BEGIN

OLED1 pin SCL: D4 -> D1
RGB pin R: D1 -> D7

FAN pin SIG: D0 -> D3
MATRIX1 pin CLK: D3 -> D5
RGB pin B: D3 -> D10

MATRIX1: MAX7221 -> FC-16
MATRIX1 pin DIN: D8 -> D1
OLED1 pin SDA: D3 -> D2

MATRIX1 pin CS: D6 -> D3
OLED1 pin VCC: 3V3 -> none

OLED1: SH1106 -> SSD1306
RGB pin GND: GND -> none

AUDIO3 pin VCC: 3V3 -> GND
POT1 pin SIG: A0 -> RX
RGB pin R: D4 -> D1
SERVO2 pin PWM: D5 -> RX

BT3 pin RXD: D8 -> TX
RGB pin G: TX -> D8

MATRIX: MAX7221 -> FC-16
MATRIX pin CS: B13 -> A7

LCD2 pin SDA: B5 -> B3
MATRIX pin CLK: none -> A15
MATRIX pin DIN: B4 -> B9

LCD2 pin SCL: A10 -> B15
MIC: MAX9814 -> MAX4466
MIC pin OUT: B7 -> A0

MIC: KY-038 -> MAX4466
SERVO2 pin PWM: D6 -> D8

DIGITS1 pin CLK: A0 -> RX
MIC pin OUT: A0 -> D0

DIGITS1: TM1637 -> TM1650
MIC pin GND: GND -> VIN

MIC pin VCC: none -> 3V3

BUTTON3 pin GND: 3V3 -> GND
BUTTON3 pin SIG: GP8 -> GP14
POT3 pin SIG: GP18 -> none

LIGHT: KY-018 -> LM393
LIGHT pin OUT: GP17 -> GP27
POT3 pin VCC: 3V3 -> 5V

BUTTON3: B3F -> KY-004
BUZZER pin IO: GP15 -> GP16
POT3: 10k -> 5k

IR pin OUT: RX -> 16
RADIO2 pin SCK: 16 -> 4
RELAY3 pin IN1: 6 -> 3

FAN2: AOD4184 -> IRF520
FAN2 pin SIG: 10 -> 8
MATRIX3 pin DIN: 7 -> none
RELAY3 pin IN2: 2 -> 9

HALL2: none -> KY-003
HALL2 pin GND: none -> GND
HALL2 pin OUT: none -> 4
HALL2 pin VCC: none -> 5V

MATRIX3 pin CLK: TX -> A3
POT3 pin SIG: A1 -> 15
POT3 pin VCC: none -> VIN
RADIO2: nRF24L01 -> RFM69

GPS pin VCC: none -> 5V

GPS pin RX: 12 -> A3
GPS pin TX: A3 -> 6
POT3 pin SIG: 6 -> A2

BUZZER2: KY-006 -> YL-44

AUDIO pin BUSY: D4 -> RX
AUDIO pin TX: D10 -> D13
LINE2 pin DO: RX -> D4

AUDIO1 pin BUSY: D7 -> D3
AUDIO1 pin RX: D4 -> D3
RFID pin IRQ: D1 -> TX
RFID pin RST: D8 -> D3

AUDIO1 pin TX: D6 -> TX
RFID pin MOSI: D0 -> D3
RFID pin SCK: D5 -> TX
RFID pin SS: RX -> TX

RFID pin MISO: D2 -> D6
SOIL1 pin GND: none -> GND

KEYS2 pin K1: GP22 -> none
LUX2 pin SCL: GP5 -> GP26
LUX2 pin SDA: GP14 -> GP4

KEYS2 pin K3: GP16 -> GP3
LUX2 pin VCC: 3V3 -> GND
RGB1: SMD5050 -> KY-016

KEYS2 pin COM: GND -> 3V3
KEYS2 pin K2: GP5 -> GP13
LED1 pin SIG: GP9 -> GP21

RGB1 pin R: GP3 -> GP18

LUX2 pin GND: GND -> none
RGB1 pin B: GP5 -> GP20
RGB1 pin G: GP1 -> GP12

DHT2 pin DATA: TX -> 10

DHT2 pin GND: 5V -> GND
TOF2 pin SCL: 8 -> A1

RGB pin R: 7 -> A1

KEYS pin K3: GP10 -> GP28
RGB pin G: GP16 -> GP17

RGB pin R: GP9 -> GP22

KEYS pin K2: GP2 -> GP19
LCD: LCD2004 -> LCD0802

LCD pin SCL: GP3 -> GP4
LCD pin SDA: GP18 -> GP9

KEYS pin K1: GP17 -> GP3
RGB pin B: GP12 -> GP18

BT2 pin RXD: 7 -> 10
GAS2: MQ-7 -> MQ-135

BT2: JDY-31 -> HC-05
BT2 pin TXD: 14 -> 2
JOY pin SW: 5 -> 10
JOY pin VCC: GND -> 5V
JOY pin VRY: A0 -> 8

END

__Task to complete__. Exactly the lines from the line holding "RFID pin MISO: D2 -> D6" through the close of the listing above make up the answer; include nothing else.

__Solution to the problem__.
RFID pin MISO: D2 -> D6
SOIL1 pin GND: none -> GND

KEYS2 pin K1: GP22 -> none
LUX2 pin SCL: GP5 -> GP26
LUX2 pin SDA: GP14 -> GP4

KEYS2 pin K3: GP16 -> GP3
LUX2 pin VCC: 3V3 -> GND
RGB1: SMD5050 -> KY-016

KEYS2 pin COM: GND -> 3V3
KEYS2 pin K2: GP5 -> GP13
LED1 pin SIG: GP9 -> GP21

RGB1 pin R: GP3 -> GP18

LUX2 pin GND: GND -> none
RGB1 pin B: GP5 -> GP20
RGB1 pin G: GP1 -> GP12

DHT2 pin DATA: TX -> 10

DHT2 pin GND: 5V -> GND
TOF2 pin SCL: 8 -> A1

RGB pin R: 7 -> A1

KEYS pin K3: GP10 -> GP28
RGB pin G: GP16 -> GP17

RGB pin R: GP9 -> GP22

KEYS pin K2: GP2 -> GP19
LCD: LCD2004 -> LCD0802

LCD pin SCL: GP3 -> GP4
LCD pin SDA: GP18 -> GP9

KEYS pin K1: GP17 -> GP3
RGB pin B: GP12 -> GP18

BT2 pin RXD: 7 -> 10
GAS2: MQ-7 -> MQ-135

BT2: JDY-31 -> HC-05
BT2 pin TXD: 14 -> 2
JOY pin SW: 5 -> 10
JOY pin VCC: GND -> 5V
JOY pin VRY: A0 -> 8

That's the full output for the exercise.